:: What you should do ::
From the line containing "PIR2 pin GND: GND -> none" down to the last line of the data, output each line word for word and include nothing else.

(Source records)
━━━━━━━━━━━━━━━━

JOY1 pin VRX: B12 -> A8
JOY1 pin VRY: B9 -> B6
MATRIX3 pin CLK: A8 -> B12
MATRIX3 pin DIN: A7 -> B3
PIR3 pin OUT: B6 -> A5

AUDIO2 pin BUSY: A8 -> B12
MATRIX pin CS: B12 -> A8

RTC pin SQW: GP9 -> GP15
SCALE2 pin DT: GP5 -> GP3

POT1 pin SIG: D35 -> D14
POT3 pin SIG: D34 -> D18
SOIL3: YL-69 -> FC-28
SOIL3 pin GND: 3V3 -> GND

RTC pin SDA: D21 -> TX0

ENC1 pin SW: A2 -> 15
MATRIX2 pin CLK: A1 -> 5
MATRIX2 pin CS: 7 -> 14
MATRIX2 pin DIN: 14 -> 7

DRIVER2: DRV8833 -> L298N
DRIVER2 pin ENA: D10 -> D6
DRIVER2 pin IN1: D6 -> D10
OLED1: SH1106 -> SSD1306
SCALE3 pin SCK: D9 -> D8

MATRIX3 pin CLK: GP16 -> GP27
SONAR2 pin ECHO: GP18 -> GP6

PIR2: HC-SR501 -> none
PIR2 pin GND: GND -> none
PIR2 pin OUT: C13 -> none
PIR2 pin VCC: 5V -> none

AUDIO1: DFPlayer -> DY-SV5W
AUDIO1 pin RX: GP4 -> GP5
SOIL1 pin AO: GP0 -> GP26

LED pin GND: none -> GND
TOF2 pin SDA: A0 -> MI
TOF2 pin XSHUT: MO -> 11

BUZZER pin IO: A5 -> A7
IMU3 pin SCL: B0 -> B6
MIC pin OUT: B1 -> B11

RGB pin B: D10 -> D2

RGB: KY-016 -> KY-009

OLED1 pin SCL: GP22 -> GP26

━━━━━━━━━━━━━━━━

:: Exercise solution ::
PIR2 pin GND: GND -> none
PIR2 pin OUT: C13 -> none
PIR2 pin VCC: 5V -> none

AUDIO1: DFPlayer -> DY-SV5W
AUDIO1 pin RX: GP4 -> GP5
SOIL1 pin AO: GP0 -> GP26

LED pin GND: none -> GND
TOF2 pin SDA: A0 -> MI
TOF2 pin XSHUT: MO -> 11

BUZZER pin IO: A5 -> A7
IMU3 pin SCL: B0 -> B6
MIC pin OUT: B1 -> B11

RGB pin B: D10 -> D2

RGB: KY-016 -> KY-009

OLED1 pin SCL: GP22 -> GP26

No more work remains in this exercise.